● **TASK STATEMENT**: What lines of the data hold the string "blue"? Copy them all.

[Opening PROVIDED DATA section]

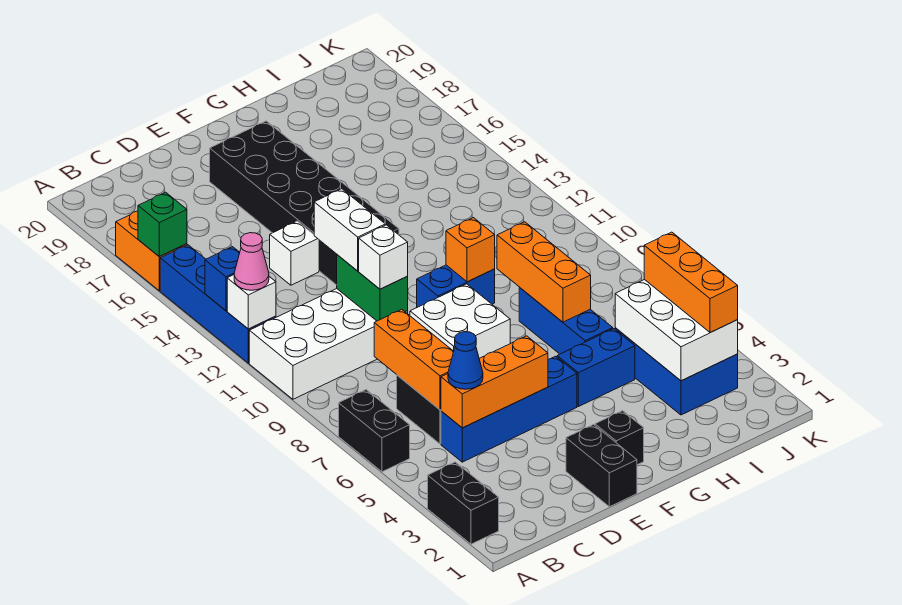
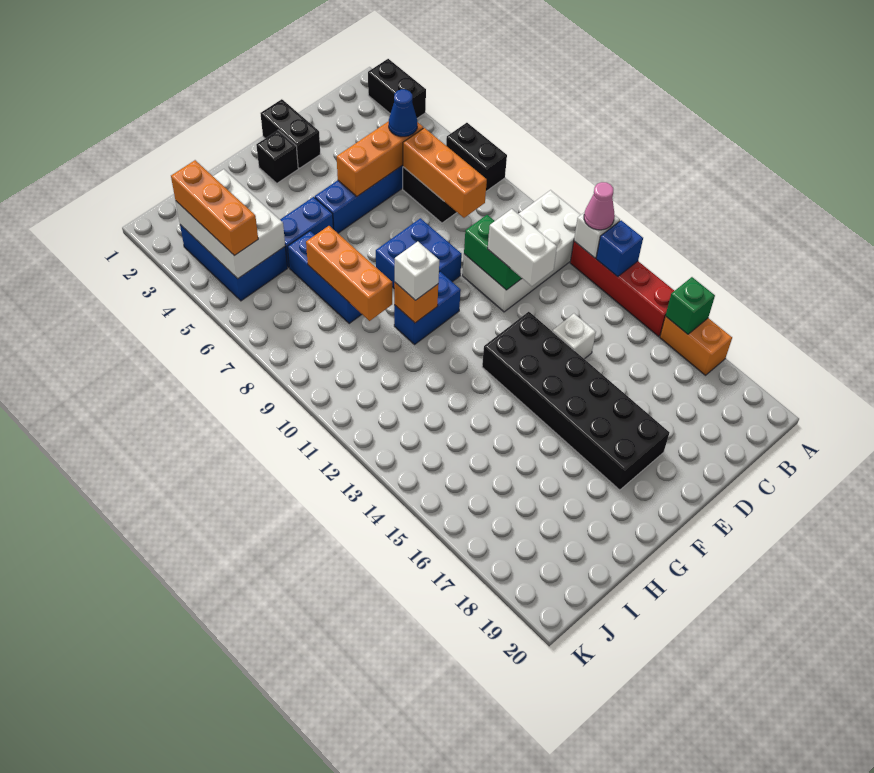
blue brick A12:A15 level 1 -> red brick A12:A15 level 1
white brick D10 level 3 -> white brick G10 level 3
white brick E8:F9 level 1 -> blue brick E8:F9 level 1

[Closing PROVIDED DATA section]
[Opening PROVIDED DATA section]

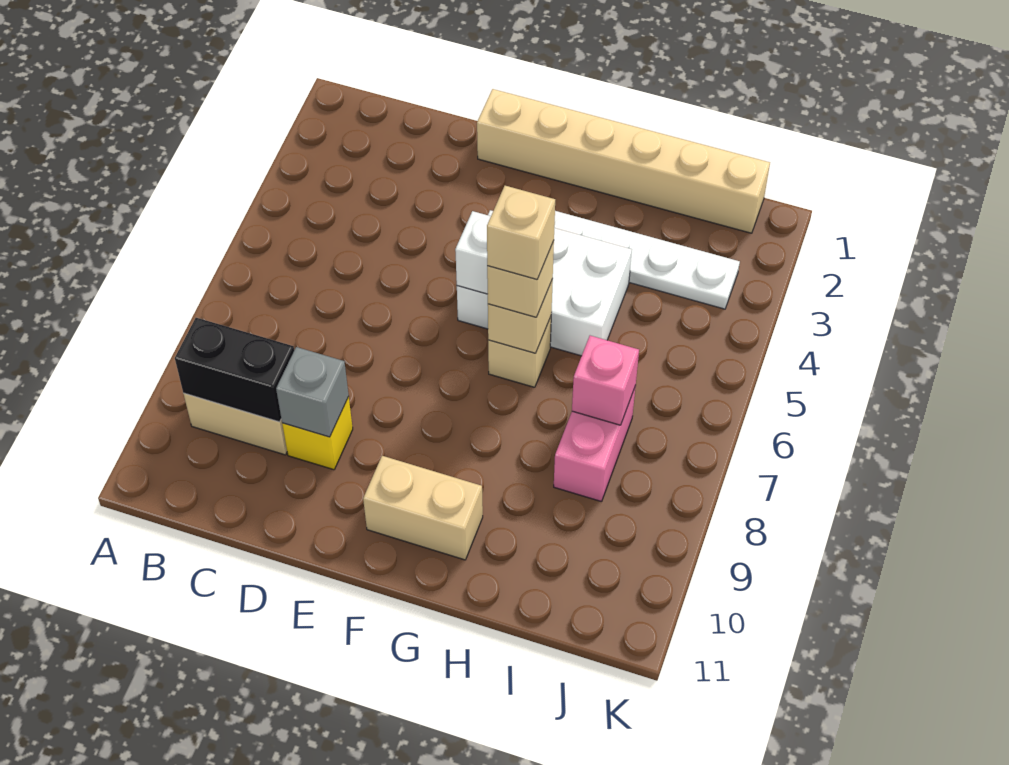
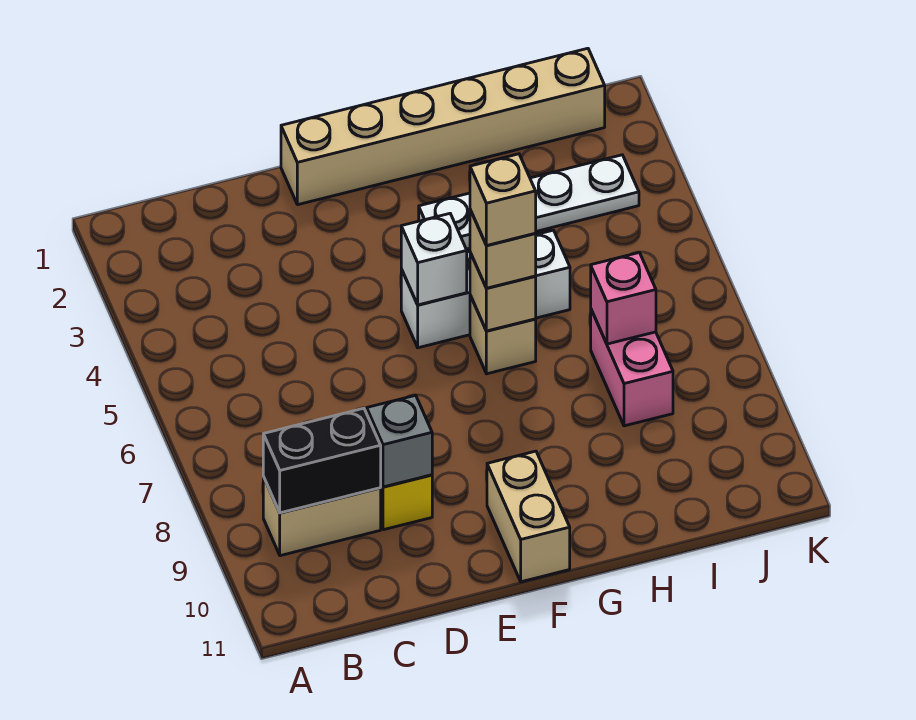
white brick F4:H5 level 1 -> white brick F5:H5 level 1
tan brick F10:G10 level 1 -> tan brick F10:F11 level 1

[Closing PROVIDED DATA section]

● **REPLY**:
blue brick A12:A15 level 1 -> red brick A12:A15 level 1
white brick E8:F9 level 1 -> blue brick E8:F9 level 1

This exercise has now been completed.